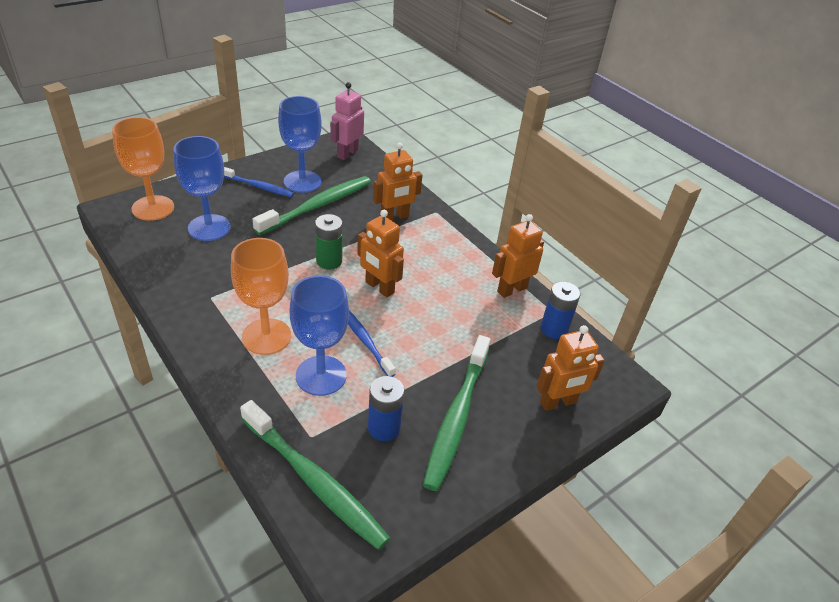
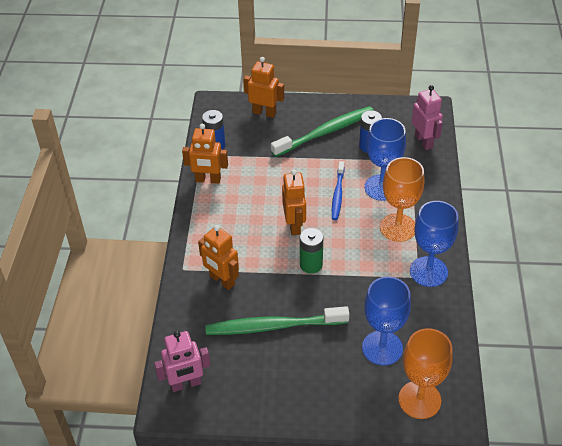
camera: 135 degrees left, 5 degrees up
(258, 186) = (307, 380): blue toothbrush -> none
(302, 182) = (262, 365): blue goblet -> blue goblet (428, 271)
(314, 480) = (424, 141): green toothbrush -> pink robot
(394, 217) = (222, 280): orange robot -> orange robot turned 150 degrees counterclockwise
........
[What you are asked to do]
Leave the pictures out and return each entry exactly.

[Problem solution]
camera: 135 degrees left, 5 degrees up
(258, 186) = (307, 380): blue toothbrush -> none
(302, 182) = (262, 365): blue goblet -> blue goblet (428, 271)
(314, 480) = (424, 141): green toothbrush -> pink robot
(394, 217) = (222, 280): orange robot -> orange robot turned 150 degrees counterclockwise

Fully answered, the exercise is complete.